## EXERCISE INSTRUCTIONS
Count the lines in the listing below that contain the string "ottava", matching case exactly, and give only that number.

--- START OF MATERIAL FOR THIS TASK ---

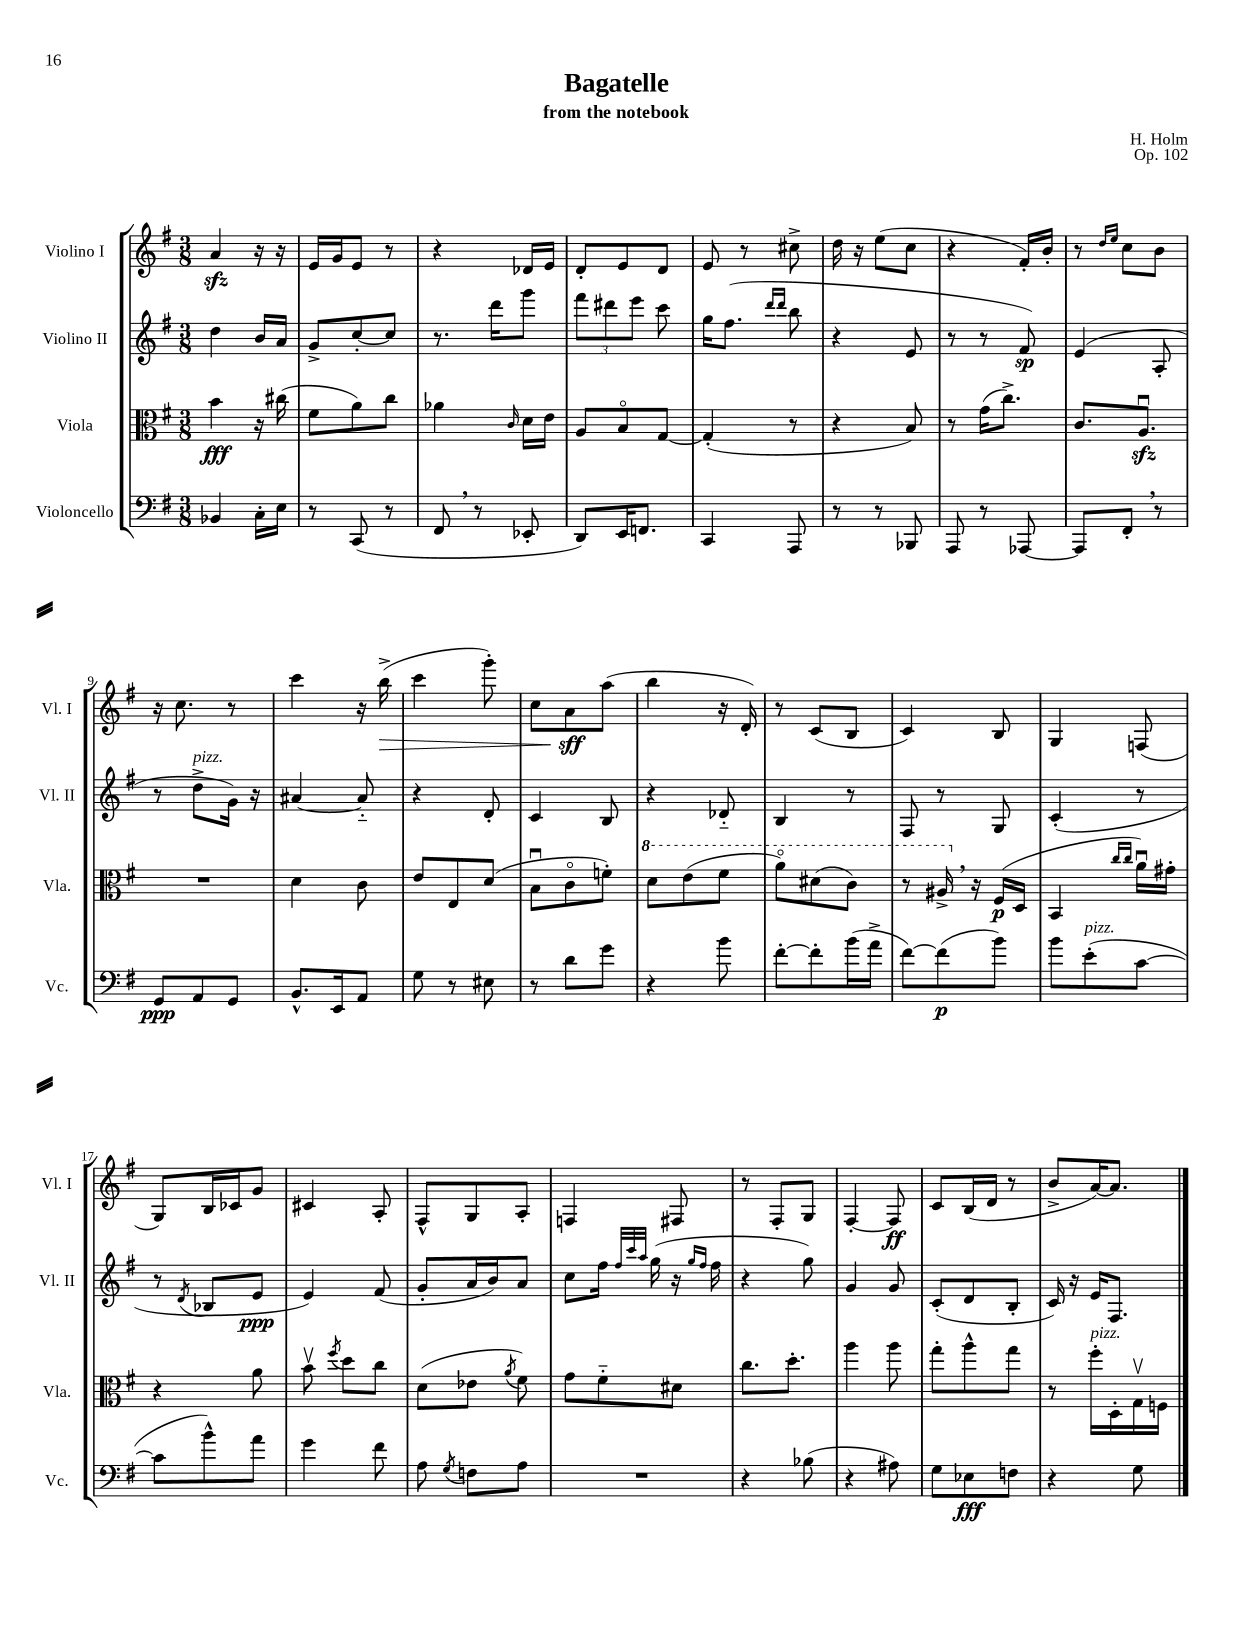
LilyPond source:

\header { title = "Bagatelle" composer = "H. Holm" subtitle = "from the notebook" opus = "Op. 102" }
<<
\new StaffGroup <<
\new Staff = "s0" \with { instrumentName = "Violino I" shortInstrumentName = "Vl. I" } {
    \clef treble \key g \major \numericTimeSignature \time 3/8
    \autoBeamOff a'4\sfz r16 r16 |
    e'16[ g'16 e'8] r8 |
    r4 des'16[ e'16] |
    d'8[-. e'8 d'8] |
    e'8 r8 cis''8-> |
    d''16 r16 e''8[( c''8] |
    r4 fis'16[-.) b'16]-. |
    r8 \grace { d''16[ e''16] } c''8[ b'8] |
    r16 c''8. r8 |
    c'''4 r16 b''16->\>( |
    c'''4 g'''8-.) |
    c''8[ a'8\sff\! a''8]( |
    b''4 r16 d'16-.) |
    r8 c'8[( b8] |
    c'4) b8 |
    g4 f8( |
    g8[) b16 ces'16 g'8] |
    cis'4 a8-. |
    fis8[-^ g8 a8]-. |
    f4 fis8 |
    r8 fis8[-. g8] |
    fis4~-. fis8\ff |
    c'8[ b16( d'16] r8 |
    b'8[-> a'16~) a'8.] \bar "|." |
}
\new Staff = "s1" \with { instrumentName = "Violino II" shortInstrumentName = "Vl. II" } {
    \clef treble \key g \major \numericTimeSignature \time 3/8
    \autoBeamOff d''4 b'16[ a'16] |
    g'8[-> c''8~-. c''8] |
    r8. d'''16[ g'''8] |
    \tuplet 3/2 { fis'''8[ dis'''8 e'''8] } c'''8 |
    g''16[ fis''8.]( \grace { d'''16[ d'''16] } b''8 |
    r4 e'8 |
    r8 r8 fis'8\sp) |
    e'4( a8-. |
    r8 d''8[->^\markup { \italic "pizz." } g'16]) r16 |
    ais'4~ ais'8-_ |
    r4 d'8-. |
    c'4 b8 |
    r4 des'8-_ |
    b4 r8 |
    fis8 r8 g8 |
    c'4-.( r8 |
    r8 \acciaccatura { d'8 } bes8[ e'8]\ppp |
    e'4) fis'8( |
    g'8[-. a'16 b'16) a'8] |
    c''8[ fis''16] \grace { fis''32[ c'''32 a''32] } g''16( r16 \grace { g''16[ fis''16] } fis''16 |
    r4 g''8) |
    g'4 g'8 |
    c'8[-.( d'8 b8]-. |
    c'16) r16 e'16[ fis8.] \bar "|." |
}
\new Staff = "s2" \with { instrumentName = "Viola" shortInstrumentName = "Vla." } {
    \clef alto \key g \major \numericTimeSignature \time 3/8
    \autoBeamOff b'4\fff r16 cis''16( |
    fis'8[ a'8) c''8] |
    aes'4 \grace { c'16 } d'16[ e'16] |
    a8[ b8\flageolet g8]~ |
    g4-.( r8 |
    r4 b8) |
    r8 g'16[( c''8.]->) |
    c'8.[ a8.]\downbow\sfz |
    R4. |
    d'4 c'8 |
    e'8[ e8 d'8]( |
    b8[\downbow c'8\flageolet f'8]-.) |
    \ottava #1 d''8[ e''8( fis''8] |
    a''8[\flageolet) dis''8( c''8]) |
    r8 ais'16-> \breathe \ottava #0 r16 fis16[\p( d16] |
    b,4 \grace { c''16[ c''16] } a'16[\downbow) gis'16]-. |
    r4 a'8 |
    b'8\upbow \acciaccatura { fis''8 } d''8[ c''8] |
    d'8[( ees'8] \acciaccatura { a'8 } fis'8) |
    g'8[ fis'8-_ dis'8] |
    c''8.[ d''8.]-. |
    a''4 a''8 |
    g''8[-. a''8-^ g''8] |
    r8 fis''16[-.^\markup { \italic "pizz." } d16-. g16\upbow f16] \bar "|." |
}
\new Staff = "s3" \with { instrumentName = "Violoncello" shortInstrumentName = "Vc." } {
    \clef bass \key g \major \numericTimeSignature \time 3/8
    \autoBeamOff bes,4 c16[-. e16] |
    r8 c,8( r8 |
    fis,8 \breathe r8 ees,8-. |
    d,8[) e,16 f,8.] |
    c,4 a,,8 |
    r8 r8 bes,,8 |
    a,,8 r8 aes,,8~ |
    aes,,8[ fis,8]-. \breathe r8 |
    g,8[\ppp a,8 g,8] |
    b,8.[-^ e,16 a,8] |
    g8 r8 eis8 |
    r8 d'8[ g'8] |
    r4 b'8 |
    fis'8[~-. fis'8-. b'16( a'16]-> |
    fis'8[~) fis'8\p( b'8]) |
    b'8[ e'8-.^\markup { \italic "pizz." }( c'8]~ |
    c'8[ b'8-^) a'8] |
    g'4 fis'8 |
    a8 \acciaccatura { g8 } f8[ a8] |
    R4. |
    r4 bes8( |
    r4 ais8) |
    g8[ ees8\fff f8] |
    r4 g8 \bar "|." |
}
>>
>>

--- END OF MATERIAL FOR THIS TASK ---

## THE RESPONSE
2